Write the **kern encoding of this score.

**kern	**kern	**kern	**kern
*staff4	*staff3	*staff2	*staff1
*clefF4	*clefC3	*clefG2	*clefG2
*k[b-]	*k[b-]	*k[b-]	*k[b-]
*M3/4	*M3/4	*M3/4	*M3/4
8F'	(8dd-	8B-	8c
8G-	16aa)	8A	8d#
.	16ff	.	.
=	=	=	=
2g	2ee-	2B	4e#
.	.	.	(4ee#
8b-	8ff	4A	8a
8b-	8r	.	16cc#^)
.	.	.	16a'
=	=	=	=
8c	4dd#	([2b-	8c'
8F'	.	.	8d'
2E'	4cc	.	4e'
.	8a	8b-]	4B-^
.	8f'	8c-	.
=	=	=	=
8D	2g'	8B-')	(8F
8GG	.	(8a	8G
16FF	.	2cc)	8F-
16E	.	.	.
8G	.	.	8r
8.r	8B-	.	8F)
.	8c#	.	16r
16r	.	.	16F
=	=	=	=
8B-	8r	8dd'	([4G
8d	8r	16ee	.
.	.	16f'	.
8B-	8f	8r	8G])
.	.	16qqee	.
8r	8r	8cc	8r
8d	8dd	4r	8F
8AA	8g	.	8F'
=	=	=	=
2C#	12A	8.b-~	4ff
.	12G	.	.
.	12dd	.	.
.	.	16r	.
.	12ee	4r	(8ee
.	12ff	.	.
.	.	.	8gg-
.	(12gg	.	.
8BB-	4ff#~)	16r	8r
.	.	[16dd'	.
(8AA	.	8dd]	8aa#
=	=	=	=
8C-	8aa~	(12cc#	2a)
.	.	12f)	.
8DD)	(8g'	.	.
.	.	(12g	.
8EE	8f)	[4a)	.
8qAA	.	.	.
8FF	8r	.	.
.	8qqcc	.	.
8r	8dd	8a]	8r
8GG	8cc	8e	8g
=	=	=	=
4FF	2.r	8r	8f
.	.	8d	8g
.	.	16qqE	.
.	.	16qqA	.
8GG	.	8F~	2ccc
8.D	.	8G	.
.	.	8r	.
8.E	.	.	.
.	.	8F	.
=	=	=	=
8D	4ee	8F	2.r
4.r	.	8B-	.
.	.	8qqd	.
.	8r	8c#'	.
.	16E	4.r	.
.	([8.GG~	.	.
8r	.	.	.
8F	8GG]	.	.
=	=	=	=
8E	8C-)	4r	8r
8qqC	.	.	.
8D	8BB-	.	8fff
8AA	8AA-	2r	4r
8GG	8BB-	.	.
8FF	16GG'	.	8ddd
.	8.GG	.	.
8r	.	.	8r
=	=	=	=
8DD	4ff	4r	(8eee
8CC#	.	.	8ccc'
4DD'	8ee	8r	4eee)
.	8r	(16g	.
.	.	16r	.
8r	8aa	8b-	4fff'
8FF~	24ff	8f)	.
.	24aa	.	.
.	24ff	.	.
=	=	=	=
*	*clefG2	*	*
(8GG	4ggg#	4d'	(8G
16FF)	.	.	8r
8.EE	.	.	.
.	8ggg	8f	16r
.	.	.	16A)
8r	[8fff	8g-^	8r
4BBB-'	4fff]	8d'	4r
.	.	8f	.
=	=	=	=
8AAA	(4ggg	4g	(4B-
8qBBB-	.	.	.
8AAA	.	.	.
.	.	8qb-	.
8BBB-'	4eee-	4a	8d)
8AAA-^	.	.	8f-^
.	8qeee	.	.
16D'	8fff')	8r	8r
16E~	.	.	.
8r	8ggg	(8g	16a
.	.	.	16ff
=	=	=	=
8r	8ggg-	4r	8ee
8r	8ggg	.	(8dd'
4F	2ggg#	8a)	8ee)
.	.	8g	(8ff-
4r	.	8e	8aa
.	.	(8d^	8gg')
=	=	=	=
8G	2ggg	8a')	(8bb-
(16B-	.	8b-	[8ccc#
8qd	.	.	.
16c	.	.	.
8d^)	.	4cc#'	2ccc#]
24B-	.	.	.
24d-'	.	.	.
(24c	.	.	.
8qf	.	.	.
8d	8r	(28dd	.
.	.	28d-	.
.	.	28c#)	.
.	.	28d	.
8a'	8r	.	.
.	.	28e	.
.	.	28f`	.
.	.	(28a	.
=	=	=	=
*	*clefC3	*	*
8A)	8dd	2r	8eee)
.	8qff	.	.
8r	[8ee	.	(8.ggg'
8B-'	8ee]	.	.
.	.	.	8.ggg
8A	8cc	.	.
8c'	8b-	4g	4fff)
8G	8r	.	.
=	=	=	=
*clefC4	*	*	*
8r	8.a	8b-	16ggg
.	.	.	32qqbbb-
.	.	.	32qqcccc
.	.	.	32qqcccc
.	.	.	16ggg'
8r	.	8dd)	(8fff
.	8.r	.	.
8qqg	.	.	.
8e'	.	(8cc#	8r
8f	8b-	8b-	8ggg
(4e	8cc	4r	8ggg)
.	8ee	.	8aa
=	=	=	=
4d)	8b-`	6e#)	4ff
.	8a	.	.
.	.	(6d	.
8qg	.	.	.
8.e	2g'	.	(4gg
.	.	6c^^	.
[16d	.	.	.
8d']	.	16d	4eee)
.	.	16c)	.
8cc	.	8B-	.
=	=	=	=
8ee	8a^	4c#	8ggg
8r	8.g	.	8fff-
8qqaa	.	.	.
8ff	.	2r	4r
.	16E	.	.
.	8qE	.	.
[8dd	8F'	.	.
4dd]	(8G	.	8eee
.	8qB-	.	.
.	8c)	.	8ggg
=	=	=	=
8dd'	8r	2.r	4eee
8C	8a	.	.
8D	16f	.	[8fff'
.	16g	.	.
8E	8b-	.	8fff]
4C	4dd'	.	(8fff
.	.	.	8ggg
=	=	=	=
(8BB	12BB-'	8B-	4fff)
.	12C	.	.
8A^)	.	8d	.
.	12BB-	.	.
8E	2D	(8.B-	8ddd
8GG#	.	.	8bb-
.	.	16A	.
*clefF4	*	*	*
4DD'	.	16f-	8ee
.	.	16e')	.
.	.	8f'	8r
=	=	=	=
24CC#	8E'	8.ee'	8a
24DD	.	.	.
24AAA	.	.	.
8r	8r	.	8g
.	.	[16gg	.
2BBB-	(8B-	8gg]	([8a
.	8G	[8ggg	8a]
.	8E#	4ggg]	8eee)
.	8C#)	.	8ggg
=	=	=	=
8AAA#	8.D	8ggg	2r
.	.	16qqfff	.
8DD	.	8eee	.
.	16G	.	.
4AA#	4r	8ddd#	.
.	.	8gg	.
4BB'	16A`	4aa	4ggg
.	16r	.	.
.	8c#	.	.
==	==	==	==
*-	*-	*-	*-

----

**PROBLEM**
How many lines of the records contain the string "kern"? Reply with the number alone.

**EXERCISE RESPONSE**
2